- _WORK INSTRUCTIONS_
Produce as output only the lines below starting at the line with "D4: schottky 1N5819" and continuing through the line with "R8: 2k (N12, N24) -> 2k (N3, N12)", each one exactly as written.

- _DATA SUPPLIED_
──────────────────────────────

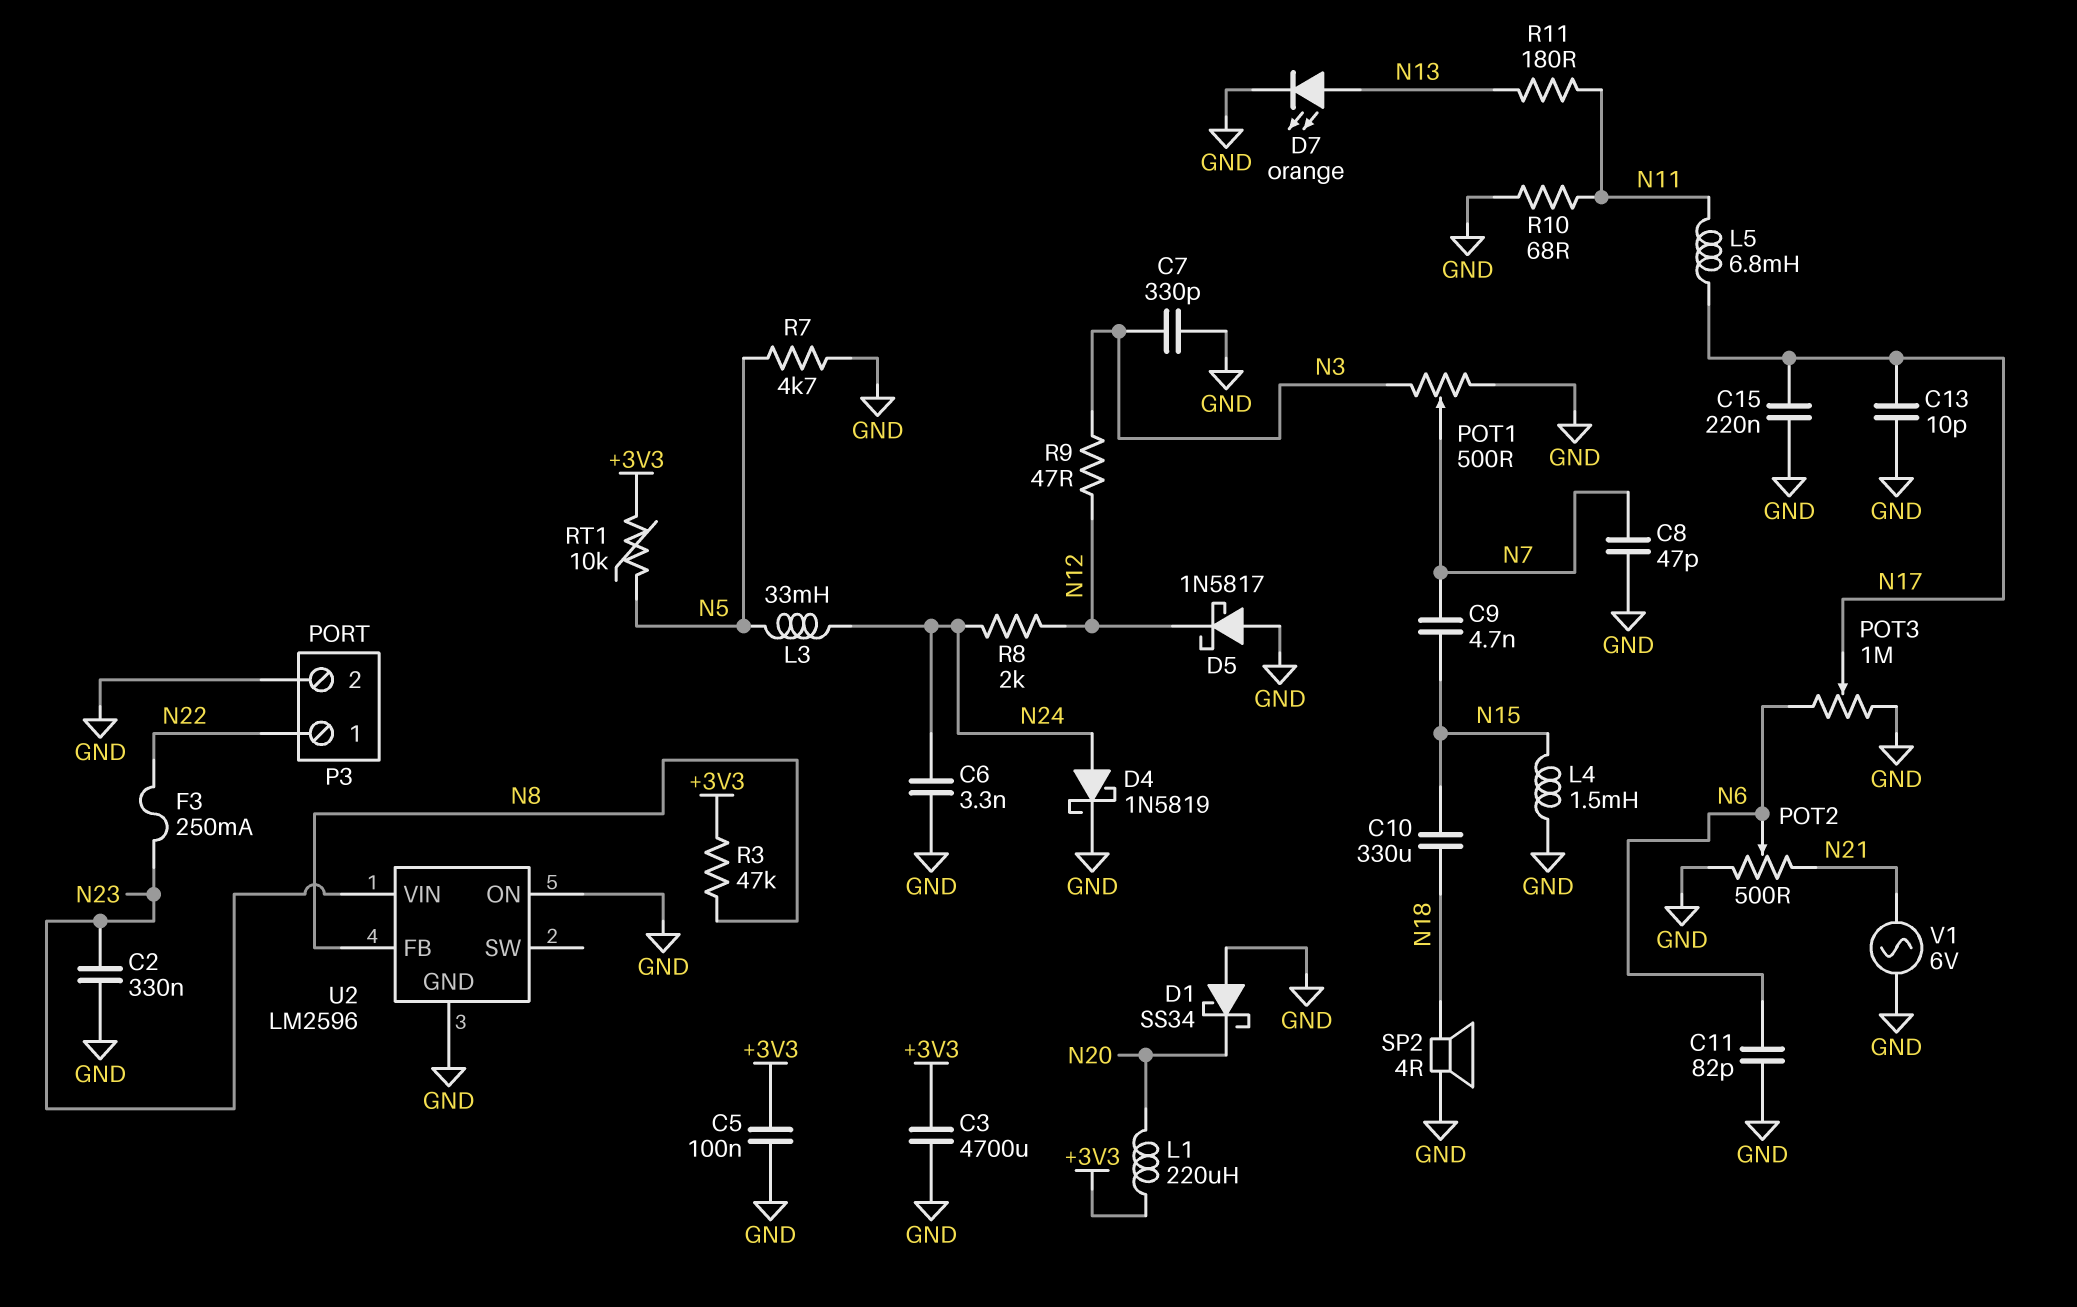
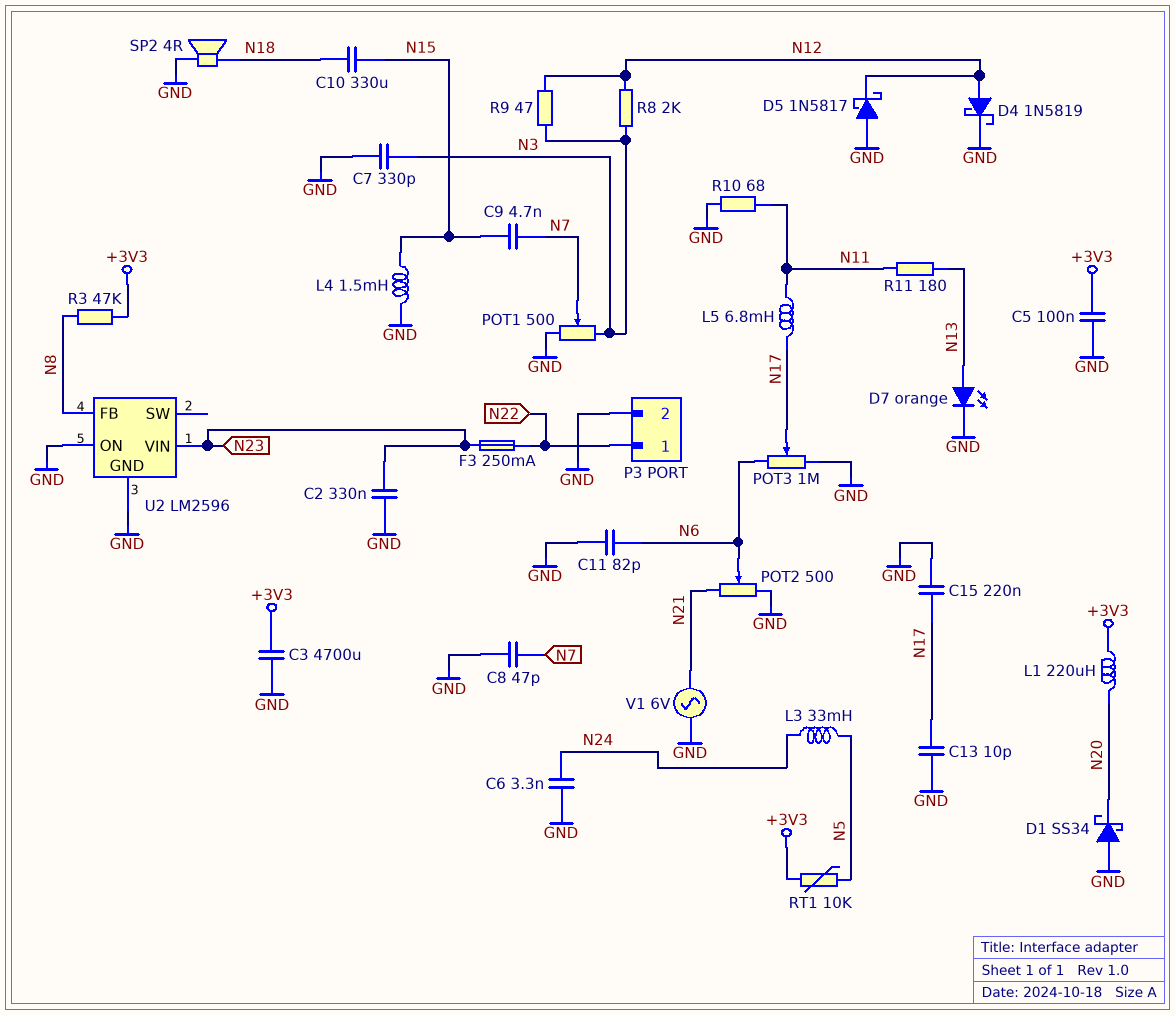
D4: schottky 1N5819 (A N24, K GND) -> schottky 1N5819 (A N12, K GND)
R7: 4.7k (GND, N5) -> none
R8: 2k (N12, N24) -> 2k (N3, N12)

──────────────────────────────

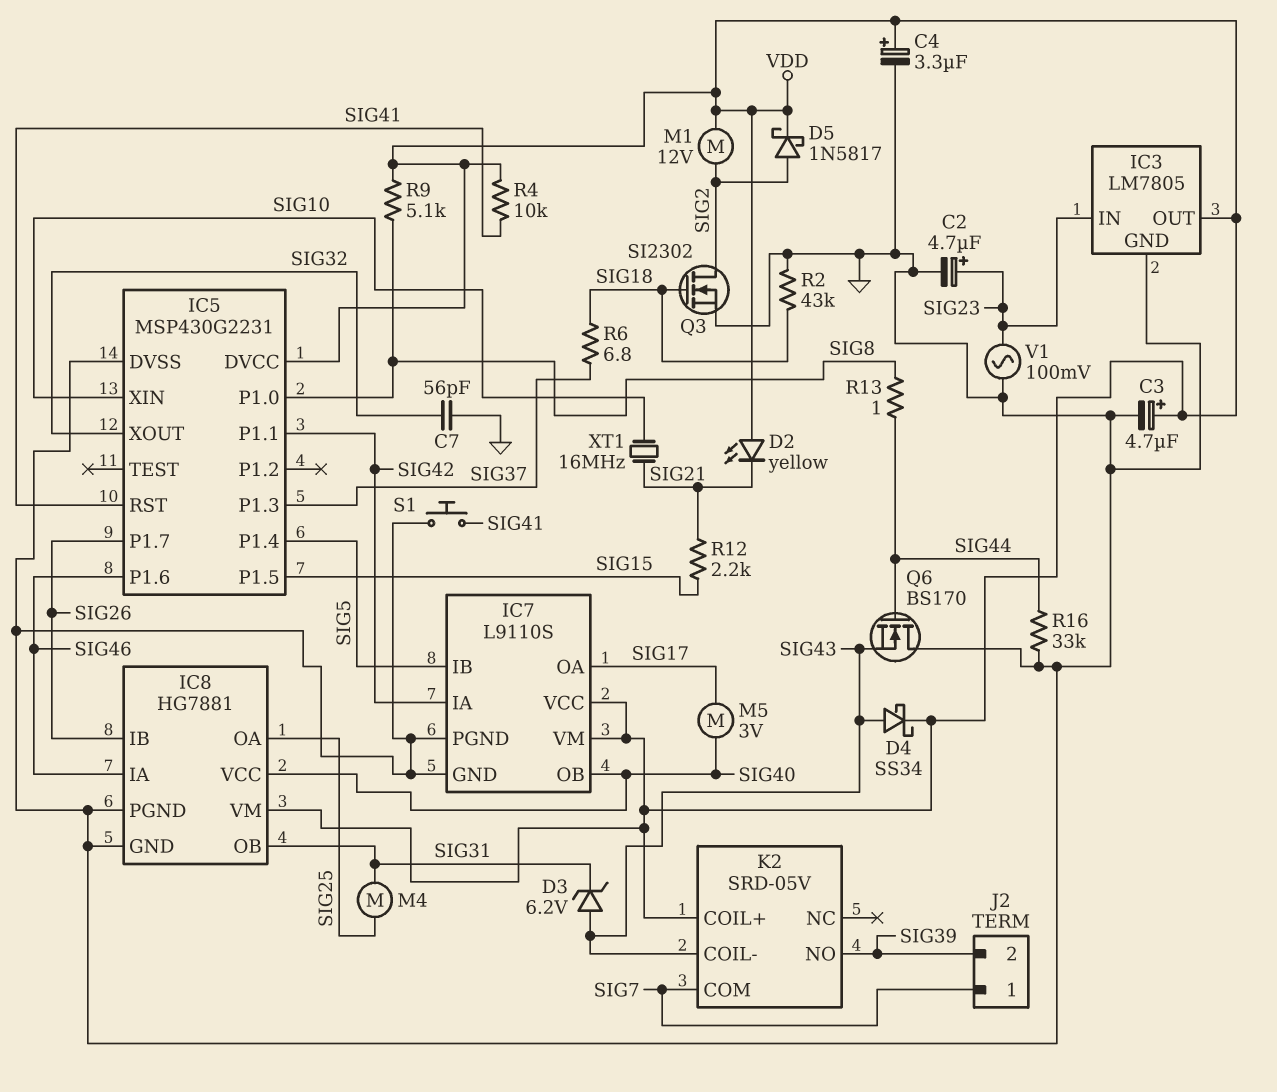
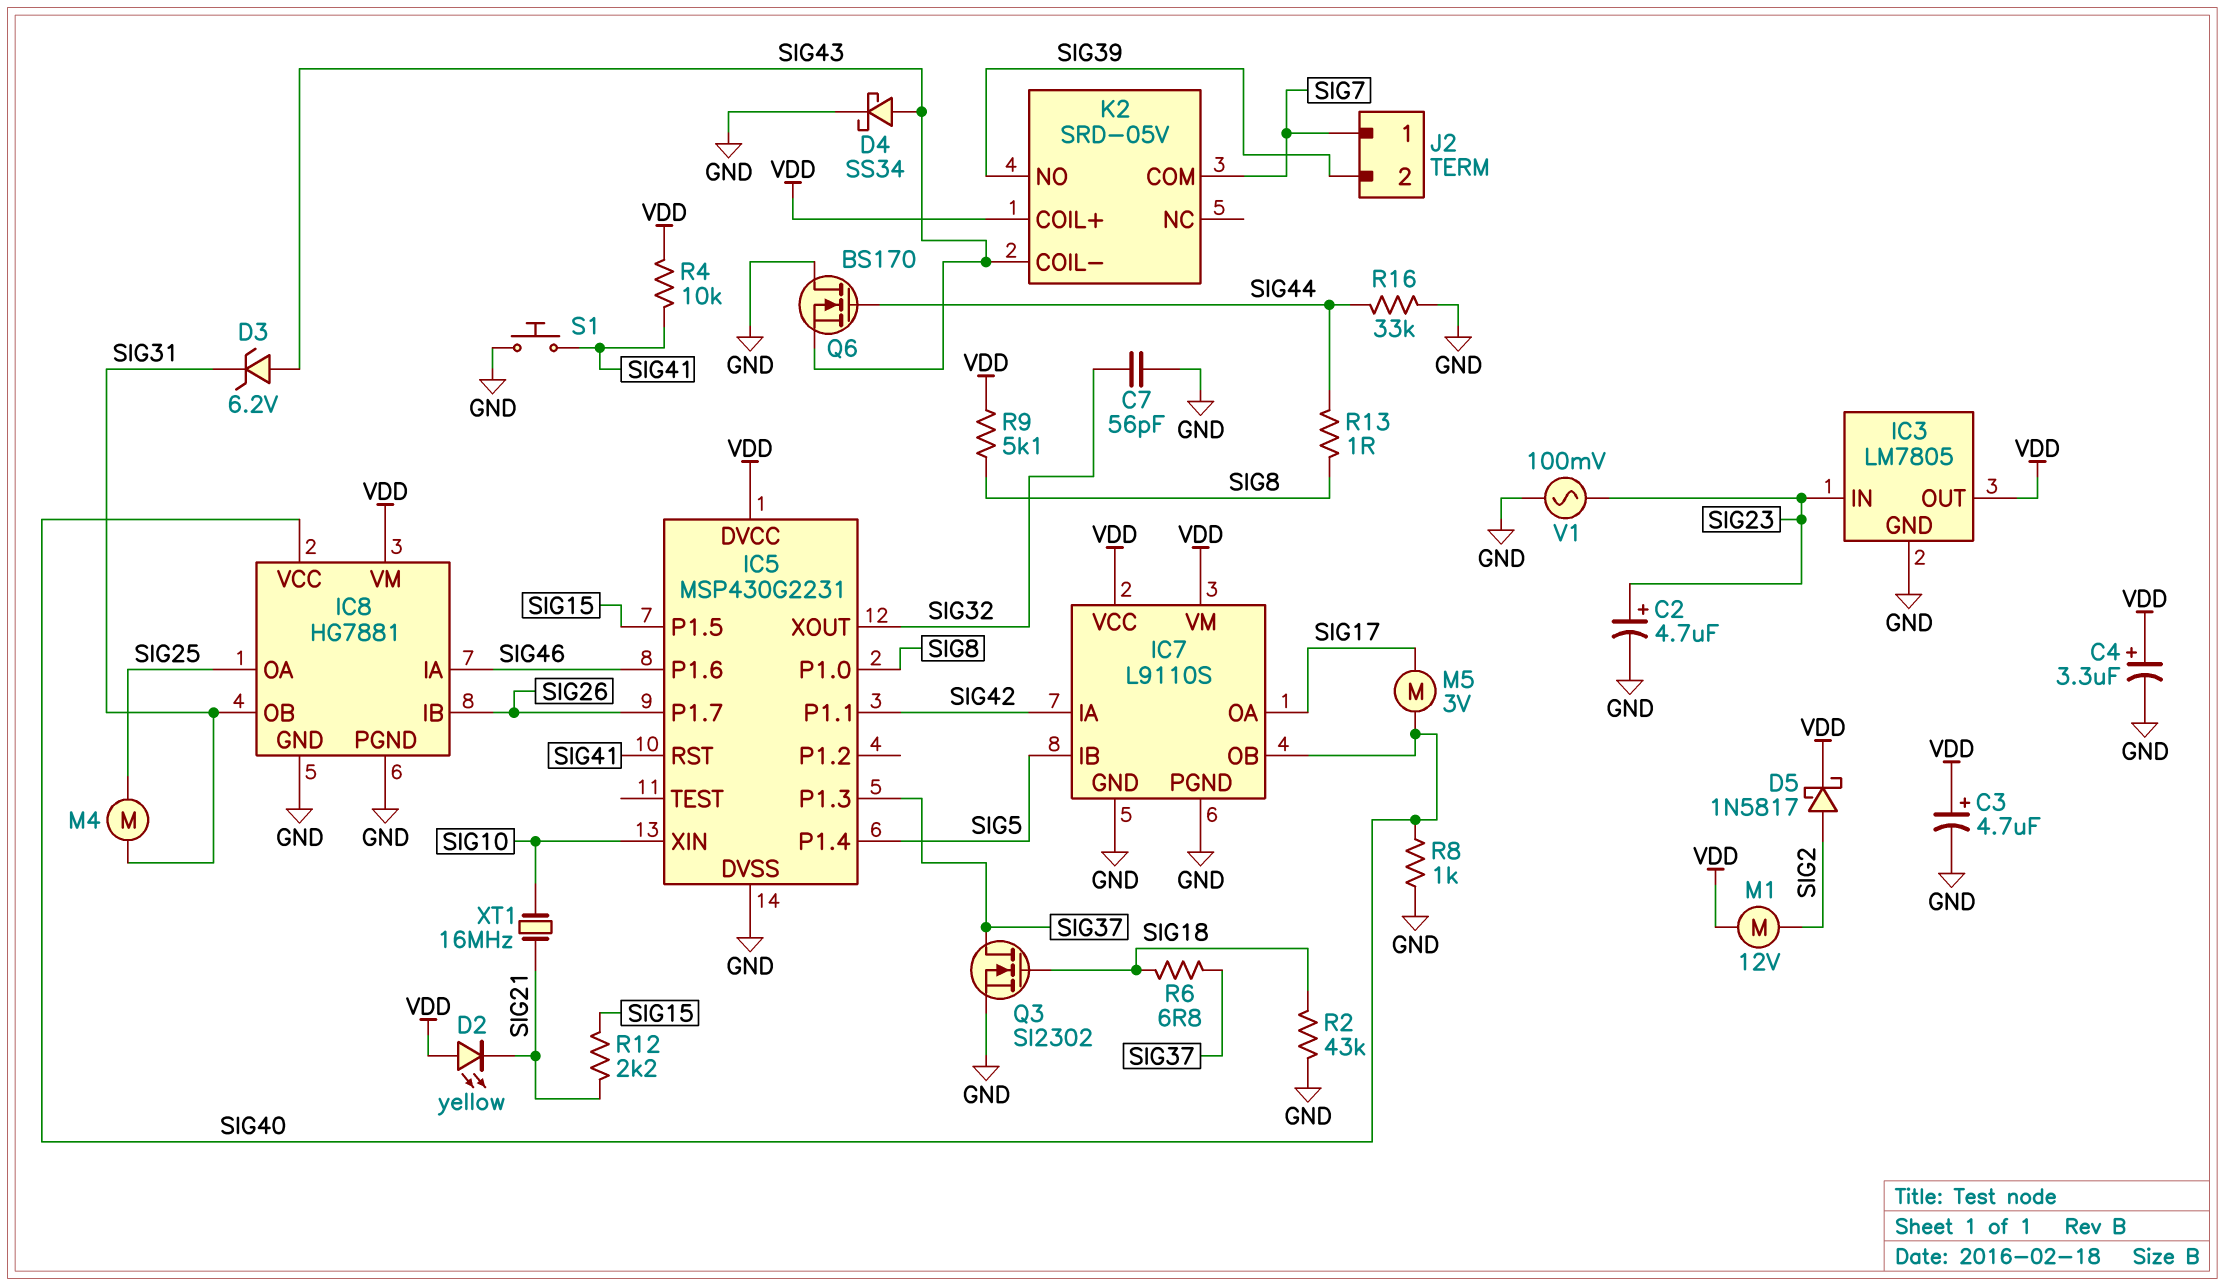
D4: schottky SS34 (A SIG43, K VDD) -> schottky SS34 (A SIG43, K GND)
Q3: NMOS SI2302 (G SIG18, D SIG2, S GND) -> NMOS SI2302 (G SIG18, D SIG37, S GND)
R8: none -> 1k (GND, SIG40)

──────────────────────────────

- _EXERCISE OUTPUT_
D4: schottky 1N5819 (A N24, K GND) -> schottky 1N5819 (A N12, K GND)
R7: 4.7k (GND, N5) -> none
R8: 2k (N12, N24) -> 2k (N3, N12)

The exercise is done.